**WORK REQUEST:** Nothing outside the range is wanted. Repeat exactly the lines below from the one with "white pawn [761,480,788,510]" through the one with "camera: 20 degrees right, 0 degrees up".

**RECORDS TO USE:**
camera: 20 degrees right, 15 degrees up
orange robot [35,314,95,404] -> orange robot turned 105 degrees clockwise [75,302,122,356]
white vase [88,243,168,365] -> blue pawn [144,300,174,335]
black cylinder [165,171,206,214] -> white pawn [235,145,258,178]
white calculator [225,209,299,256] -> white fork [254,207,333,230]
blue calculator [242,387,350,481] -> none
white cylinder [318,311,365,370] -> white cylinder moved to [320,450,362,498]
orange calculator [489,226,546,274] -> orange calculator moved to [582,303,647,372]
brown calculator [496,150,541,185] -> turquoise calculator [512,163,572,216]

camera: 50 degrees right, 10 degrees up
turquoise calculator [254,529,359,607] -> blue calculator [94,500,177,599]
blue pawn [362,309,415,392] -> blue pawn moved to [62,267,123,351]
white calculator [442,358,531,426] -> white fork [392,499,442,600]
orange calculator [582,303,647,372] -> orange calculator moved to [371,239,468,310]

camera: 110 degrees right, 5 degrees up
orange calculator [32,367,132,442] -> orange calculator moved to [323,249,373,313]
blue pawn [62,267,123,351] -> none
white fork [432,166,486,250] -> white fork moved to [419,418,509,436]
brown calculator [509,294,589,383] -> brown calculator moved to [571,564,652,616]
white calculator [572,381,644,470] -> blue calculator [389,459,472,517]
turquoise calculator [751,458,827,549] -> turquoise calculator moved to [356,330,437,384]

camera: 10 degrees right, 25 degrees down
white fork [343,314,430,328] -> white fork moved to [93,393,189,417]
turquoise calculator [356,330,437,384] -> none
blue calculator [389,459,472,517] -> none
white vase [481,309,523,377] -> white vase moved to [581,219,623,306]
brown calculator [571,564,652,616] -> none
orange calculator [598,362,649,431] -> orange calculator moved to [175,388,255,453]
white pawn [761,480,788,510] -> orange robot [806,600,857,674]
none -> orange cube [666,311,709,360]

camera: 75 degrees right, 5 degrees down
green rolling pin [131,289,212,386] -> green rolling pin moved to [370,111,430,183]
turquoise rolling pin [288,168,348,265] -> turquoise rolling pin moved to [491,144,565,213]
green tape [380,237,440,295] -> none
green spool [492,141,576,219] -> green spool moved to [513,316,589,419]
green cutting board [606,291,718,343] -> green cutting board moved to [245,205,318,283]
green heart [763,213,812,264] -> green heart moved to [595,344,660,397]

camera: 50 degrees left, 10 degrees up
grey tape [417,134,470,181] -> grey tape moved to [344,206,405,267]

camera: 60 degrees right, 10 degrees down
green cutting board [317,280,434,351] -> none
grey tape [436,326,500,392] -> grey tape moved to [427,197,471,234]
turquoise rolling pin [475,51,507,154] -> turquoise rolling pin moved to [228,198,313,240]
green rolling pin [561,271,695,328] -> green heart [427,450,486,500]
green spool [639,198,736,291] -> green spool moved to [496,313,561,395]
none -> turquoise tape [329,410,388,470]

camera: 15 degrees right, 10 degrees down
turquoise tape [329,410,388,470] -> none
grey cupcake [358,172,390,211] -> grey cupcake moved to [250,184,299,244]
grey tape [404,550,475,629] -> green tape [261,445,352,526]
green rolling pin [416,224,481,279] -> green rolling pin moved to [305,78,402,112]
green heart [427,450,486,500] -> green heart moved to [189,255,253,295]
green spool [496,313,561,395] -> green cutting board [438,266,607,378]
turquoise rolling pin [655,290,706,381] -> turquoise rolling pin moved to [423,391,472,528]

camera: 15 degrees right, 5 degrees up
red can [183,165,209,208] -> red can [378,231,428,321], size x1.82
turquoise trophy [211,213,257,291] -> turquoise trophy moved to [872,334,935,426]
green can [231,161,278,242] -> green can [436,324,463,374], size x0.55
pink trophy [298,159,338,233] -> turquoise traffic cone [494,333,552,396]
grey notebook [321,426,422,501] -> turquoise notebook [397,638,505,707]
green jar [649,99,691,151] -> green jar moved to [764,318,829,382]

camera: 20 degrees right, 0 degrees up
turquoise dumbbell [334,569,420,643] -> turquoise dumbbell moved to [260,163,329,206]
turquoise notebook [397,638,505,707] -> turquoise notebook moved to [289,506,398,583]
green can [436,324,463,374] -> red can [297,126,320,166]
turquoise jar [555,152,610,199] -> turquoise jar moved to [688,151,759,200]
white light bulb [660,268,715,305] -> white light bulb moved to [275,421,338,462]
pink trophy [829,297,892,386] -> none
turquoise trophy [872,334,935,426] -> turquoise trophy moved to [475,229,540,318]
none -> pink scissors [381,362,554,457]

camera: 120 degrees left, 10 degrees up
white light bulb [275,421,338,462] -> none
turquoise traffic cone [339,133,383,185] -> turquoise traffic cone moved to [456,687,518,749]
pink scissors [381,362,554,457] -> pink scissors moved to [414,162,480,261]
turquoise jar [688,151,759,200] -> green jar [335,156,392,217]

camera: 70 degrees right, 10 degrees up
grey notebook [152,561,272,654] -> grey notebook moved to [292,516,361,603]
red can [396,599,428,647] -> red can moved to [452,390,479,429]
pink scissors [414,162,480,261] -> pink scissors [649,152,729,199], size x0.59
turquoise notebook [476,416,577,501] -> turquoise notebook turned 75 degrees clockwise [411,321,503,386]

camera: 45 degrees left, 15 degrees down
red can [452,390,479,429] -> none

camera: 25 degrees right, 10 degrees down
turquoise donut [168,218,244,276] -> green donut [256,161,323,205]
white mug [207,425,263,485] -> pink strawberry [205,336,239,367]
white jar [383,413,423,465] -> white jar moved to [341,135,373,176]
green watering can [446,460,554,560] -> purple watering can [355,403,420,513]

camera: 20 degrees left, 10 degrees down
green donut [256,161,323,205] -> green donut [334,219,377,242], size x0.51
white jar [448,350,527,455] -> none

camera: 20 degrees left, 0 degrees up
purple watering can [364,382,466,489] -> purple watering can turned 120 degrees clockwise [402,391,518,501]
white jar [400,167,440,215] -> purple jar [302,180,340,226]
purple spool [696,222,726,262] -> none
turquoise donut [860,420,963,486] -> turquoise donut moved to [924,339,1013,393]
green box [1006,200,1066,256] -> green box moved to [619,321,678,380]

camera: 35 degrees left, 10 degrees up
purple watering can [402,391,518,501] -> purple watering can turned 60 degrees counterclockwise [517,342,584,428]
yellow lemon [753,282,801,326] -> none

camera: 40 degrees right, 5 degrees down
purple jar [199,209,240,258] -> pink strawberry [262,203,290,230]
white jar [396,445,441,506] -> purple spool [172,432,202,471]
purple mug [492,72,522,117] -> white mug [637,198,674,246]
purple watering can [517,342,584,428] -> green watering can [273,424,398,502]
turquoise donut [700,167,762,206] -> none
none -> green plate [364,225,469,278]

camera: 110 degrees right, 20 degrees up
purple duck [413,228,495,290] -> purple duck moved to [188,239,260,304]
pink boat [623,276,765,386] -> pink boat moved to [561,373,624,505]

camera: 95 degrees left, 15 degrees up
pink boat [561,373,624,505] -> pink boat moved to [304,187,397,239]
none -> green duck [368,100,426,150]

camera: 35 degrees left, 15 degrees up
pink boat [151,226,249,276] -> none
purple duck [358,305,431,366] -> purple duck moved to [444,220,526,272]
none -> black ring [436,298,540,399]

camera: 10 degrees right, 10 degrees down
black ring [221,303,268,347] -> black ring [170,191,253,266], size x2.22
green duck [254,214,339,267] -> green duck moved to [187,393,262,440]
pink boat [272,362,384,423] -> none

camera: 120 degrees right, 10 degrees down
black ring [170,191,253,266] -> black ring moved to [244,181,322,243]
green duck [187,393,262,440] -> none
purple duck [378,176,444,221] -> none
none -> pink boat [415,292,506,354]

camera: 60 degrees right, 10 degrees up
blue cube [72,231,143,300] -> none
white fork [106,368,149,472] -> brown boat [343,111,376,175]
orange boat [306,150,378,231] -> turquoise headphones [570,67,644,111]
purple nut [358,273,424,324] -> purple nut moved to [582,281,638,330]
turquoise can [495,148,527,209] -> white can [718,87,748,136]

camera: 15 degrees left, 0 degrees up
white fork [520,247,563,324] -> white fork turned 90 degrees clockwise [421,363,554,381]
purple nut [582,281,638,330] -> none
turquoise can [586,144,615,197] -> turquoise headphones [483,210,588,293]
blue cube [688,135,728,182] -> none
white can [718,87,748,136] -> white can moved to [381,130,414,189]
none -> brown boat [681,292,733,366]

**WRITTEN RESPONSE:**
white pawn [761,480,788,510] -> orange robot [806,600,857,674]
none -> orange cube [666,311,709,360]

camera: 75 degrees right, 5 degrees down
green rolling pin [131,289,212,386] -> green rolling pin moved to [370,111,430,183]
turquoise rolling pin [288,168,348,265] -> turquoise rolling pin moved to [491,144,565,213]
green tape [380,237,440,295] -> none
green spool [492,141,576,219] -> green spool moved to [513,316,589,419]
green cutting board [606,291,718,343] -> green cutting board moved to [245,205,318,283]
green heart [763,213,812,264] -> green heart moved to [595,344,660,397]

camera: 50 degrees left, 10 degrees up
grey tape [417,134,470,181] -> grey tape moved to [344,206,405,267]

camera: 60 degrees right, 10 degrees down
green cutting board [317,280,434,351] -> none
grey tape [436,326,500,392] -> grey tape moved to [427,197,471,234]
turquoise rolling pin [475,51,507,154] -> turquoise rolling pin moved to [228,198,313,240]
green rolling pin [561,271,695,328] -> green heart [427,450,486,500]
green spool [639,198,736,291] -> green spool moved to [496,313,561,395]
none -> turquoise tape [329,410,388,470]

camera: 15 degrees right, 10 degrees down
turquoise tape [329,410,388,470] -> none
grey cupcake [358,172,390,211] -> grey cupcake moved to [250,184,299,244]
grey tape [404,550,475,629] -> green tape [261,445,352,526]
green rolling pin [416,224,481,279] -> green rolling pin moved to [305,78,402,112]
green heart [427,450,486,500] -> green heart moved to [189,255,253,295]
green spool [496,313,561,395] -> green cutting board [438,266,607,378]
turquoise rolling pin [655,290,706,381] -> turquoise rolling pin moved to [423,391,472,528]

camera: 15 degrees right, 5 degrees up
red can [183,165,209,208] -> red can [378,231,428,321], size x1.82
turquoise trophy [211,213,257,291] -> turquoise trophy moved to [872,334,935,426]
green can [231,161,278,242] -> green can [436,324,463,374], size x0.55
pink trophy [298,159,338,233] -> turquoise traffic cone [494,333,552,396]
grey notebook [321,426,422,501] -> turquoise notebook [397,638,505,707]
green jar [649,99,691,151] -> green jar moved to [764,318,829,382]

camera: 20 degrees right, 0 degrees up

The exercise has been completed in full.